Task instructions: In the records below, find the line holding "J3 pin 1: none -> AGND" and the line holding "U2 pin in+: N_10 -> N_6". Set down both, with every line between them, exactly.

Data to process:
*** Block opens ***
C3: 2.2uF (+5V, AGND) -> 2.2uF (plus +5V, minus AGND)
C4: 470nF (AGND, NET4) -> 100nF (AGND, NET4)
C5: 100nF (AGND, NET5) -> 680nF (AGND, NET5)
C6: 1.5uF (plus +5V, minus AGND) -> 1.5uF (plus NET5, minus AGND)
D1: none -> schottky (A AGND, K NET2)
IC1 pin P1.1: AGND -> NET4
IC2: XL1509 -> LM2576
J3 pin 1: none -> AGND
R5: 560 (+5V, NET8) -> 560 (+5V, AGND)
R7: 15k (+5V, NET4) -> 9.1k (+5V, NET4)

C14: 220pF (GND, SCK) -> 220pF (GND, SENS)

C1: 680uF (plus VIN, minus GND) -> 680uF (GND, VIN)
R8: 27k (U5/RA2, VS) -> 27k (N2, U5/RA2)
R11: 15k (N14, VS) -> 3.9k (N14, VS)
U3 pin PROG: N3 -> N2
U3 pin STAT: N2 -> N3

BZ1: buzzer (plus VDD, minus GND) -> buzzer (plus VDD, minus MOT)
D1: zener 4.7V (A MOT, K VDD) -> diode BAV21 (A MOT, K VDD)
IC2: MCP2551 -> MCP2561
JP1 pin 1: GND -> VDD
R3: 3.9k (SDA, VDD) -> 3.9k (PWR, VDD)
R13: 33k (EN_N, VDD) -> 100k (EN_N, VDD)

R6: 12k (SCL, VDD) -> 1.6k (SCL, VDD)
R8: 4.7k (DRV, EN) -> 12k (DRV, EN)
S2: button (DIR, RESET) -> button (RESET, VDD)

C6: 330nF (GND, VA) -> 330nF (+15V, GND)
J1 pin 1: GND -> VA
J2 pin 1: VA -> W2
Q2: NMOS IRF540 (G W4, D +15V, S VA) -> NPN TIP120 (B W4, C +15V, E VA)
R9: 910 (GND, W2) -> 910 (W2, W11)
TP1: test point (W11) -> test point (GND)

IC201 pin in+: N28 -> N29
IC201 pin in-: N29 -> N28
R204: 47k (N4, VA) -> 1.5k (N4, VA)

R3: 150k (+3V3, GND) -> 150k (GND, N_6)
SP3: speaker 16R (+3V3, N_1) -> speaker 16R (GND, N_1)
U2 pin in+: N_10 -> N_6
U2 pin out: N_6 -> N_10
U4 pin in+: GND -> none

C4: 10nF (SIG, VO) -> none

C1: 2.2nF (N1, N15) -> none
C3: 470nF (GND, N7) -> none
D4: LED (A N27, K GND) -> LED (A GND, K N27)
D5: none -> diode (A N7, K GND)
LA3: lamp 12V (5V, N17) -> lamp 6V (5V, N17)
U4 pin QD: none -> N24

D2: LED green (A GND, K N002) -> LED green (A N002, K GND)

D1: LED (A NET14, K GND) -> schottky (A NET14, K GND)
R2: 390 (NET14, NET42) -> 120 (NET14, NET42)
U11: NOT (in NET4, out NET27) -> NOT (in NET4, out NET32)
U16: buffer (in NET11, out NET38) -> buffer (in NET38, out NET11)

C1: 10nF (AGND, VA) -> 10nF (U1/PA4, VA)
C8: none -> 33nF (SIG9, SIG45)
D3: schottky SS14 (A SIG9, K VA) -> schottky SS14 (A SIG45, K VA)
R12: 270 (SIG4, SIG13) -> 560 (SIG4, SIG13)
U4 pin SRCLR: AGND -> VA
*** Block closes ***
Response box:
J3 pin 1: none -> AGND
R5: 560 (+5V, NET8) -> 560 (+5V, AGND)
R7: 15k (+5V, NET4) -> 9.1k (+5V, NET4)

C14: 220pF (GND, SCK) -> 220pF (GND, SENS)

C1: 680uF (plus VIN, minus GND) -> 680uF (GND, VIN)
R8: 27k (U5/RA2, VS) -> 27k (N2, U5/RA2)
R11: 15k (N14, VS) -> 3.9k (N14, VS)
U3 pin PROG: N3 -> N2
U3 pin STAT: N2 -> N3

BZ1: buzzer (plus VDD, minus GND) -> buzzer (plus VDD, minus MOT)
D1: zener 4.7V (A MOT, K VDD) -> diode BAV21 (A MOT, K VDD)
IC2: MCP2551 -> MCP2561
JP1 pin 1: GND -> VDD
R3: 3.9k (SDA, VDD) -> 3.9k (PWR, VDD)
R13: 33k (EN_N, VDD) -> 100k (EN_N, VDD)

R6: 12k (SCL, VDD) -> 1.6k (SCL, VDD)
R8: 4.7k (DRV, EN) -> 12k (DRV, EN)
S2: button (DIR, RESET) -> button (RESET, VDD)

C6: 330nF (GND, VA) -> 330nF (+15V, GND)
J1 pin 1: GND -> VA
J2 pin 1: VA -> W2
Q2: NMOS IRF540 (G W4, D +15V, S VA) -> NPN TIP120 (B W4, C +15V, E VA)
R9: 910 (GND, W2) -> 910 (W2, W11)
TP1: test point (W11) -> test point (GND)

IC201 pin in+: N28 -> N29
IC201 pin in-: N29 -> N28
R204: 47k (N4, VA) -> 1.5k (N4, VA)

R3: 150k (+3V3, GND) -> 150k (GND, N_6)
SP3: speaker 16R (+3V3, N_1) -> speaker 16R (GND, N_1)
U2 pin in+: N_10 -> N_6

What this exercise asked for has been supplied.